(Itemized modification records)
------------------------------------
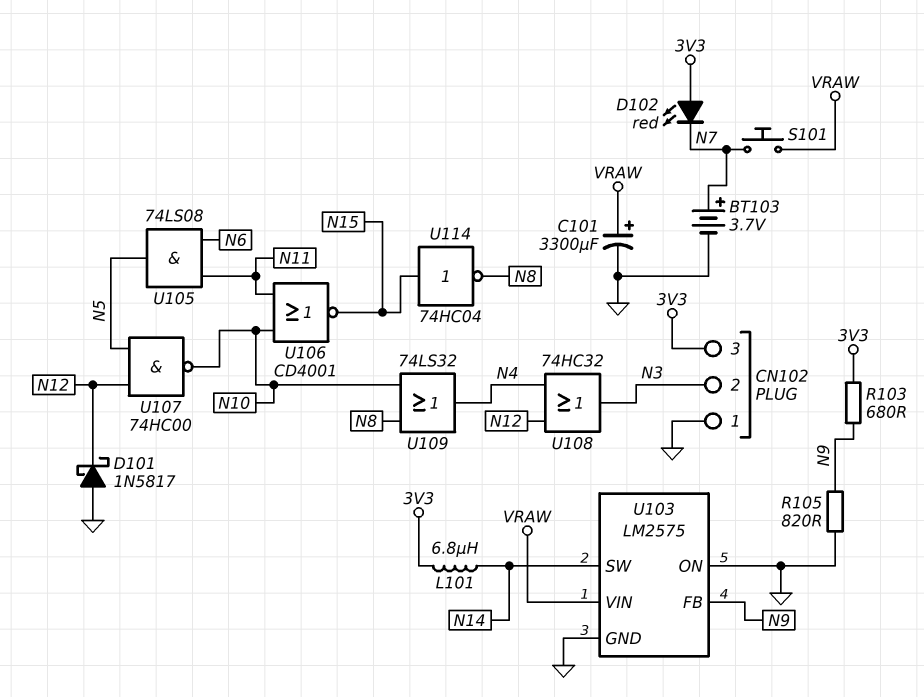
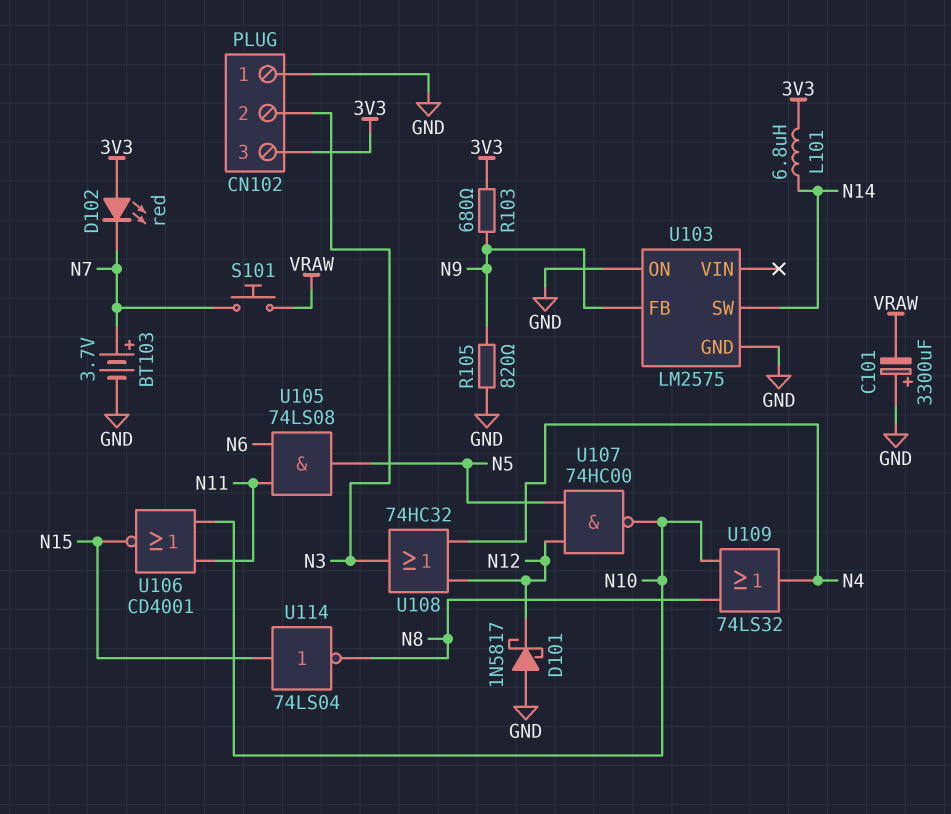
C101: 3300uF (plus VRAW, minus GND) -> 3300uF (plus GND, minus VRAW)
U103 pin VIN: VRAW -> none
U114: NOT 74HC04 (in N15, out N8) -> NOT 74LS04 (in N15, out N8)

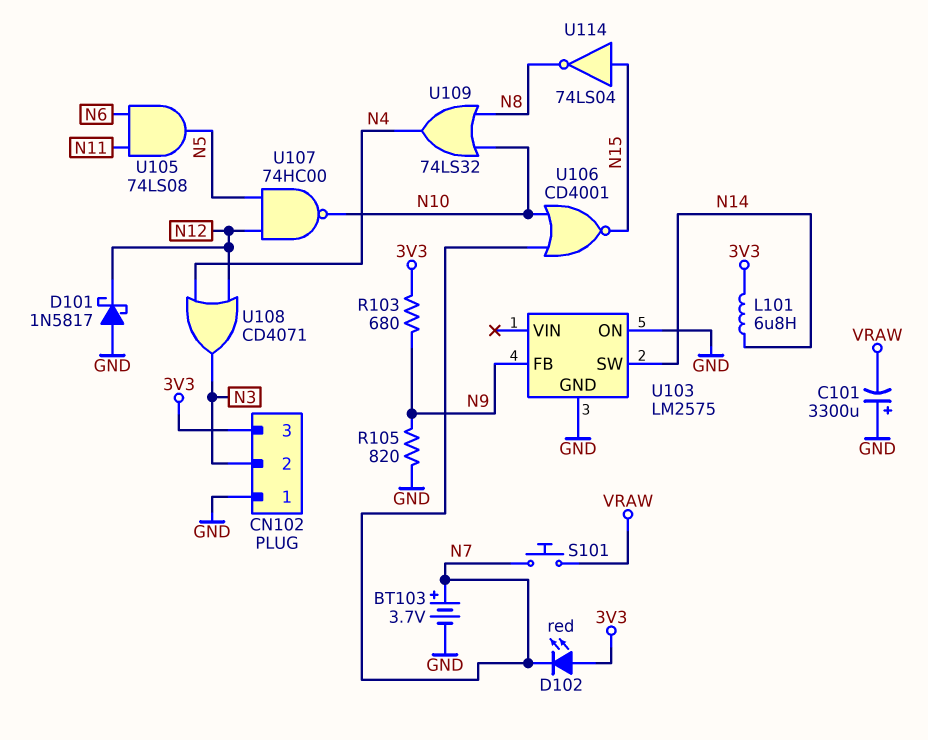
U106: NOR CD4001 (in N10, in N11, out N15) -> NOR CD4001 (in N7, in N10, out N15)
U108: OR 74HC32 (in N4, in N12, out N3) -> OR CD4071 (in N4, in N12, out N3)

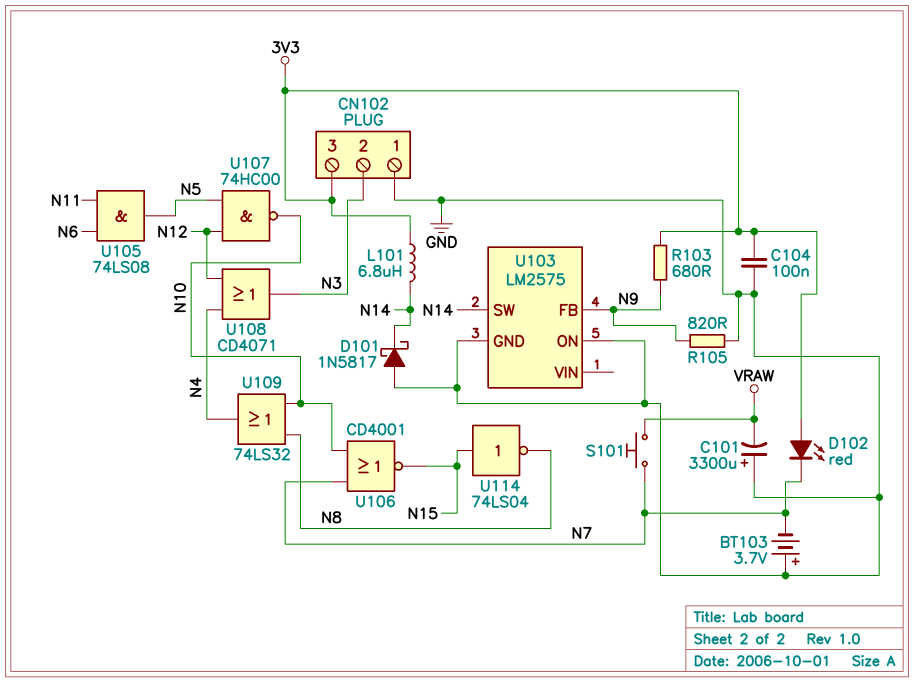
BT103: 3.7V (plus N7, minus GND) -> 3.7V (plus GND, minus N7)
C104: none -> 100nF (3V3, GND)
D101: schottky 1N5817 (A GND, K N12) -> schottky 1N5817 (A GND, K N14)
------------------------------------
(THE TASK) Except for the pictures, copy every line of the records above exactly.

(REPLY TO THE TASK)
C101: 3300uF (plus VRAW, minus GND) -> 3300uF (plus GND, minus VRAW)
U103 pin VIN: VRAW -> none
U114: NOT 74HC04 (in N15, out N8) -> NOT 74LS04 (in N15, out N8)

U106: NOR CD4001 (in N10, in N11, out N15) -> NOR CD4001 (in N7, in N10, out N15)
U108: OR 74HC32 (in N4, in N12, out N3) -> OR CD4071 (in N4, in N12, out N3)

BT103: 3.7V (plus N7, minus GND) -> 3.7V (plus GND, minus N7)
C104: none -> 100nF (3V3, GND)
D101: schottky 1N5817 (A GND, K N12) -> schottky 1N5817 (A GND, K N14)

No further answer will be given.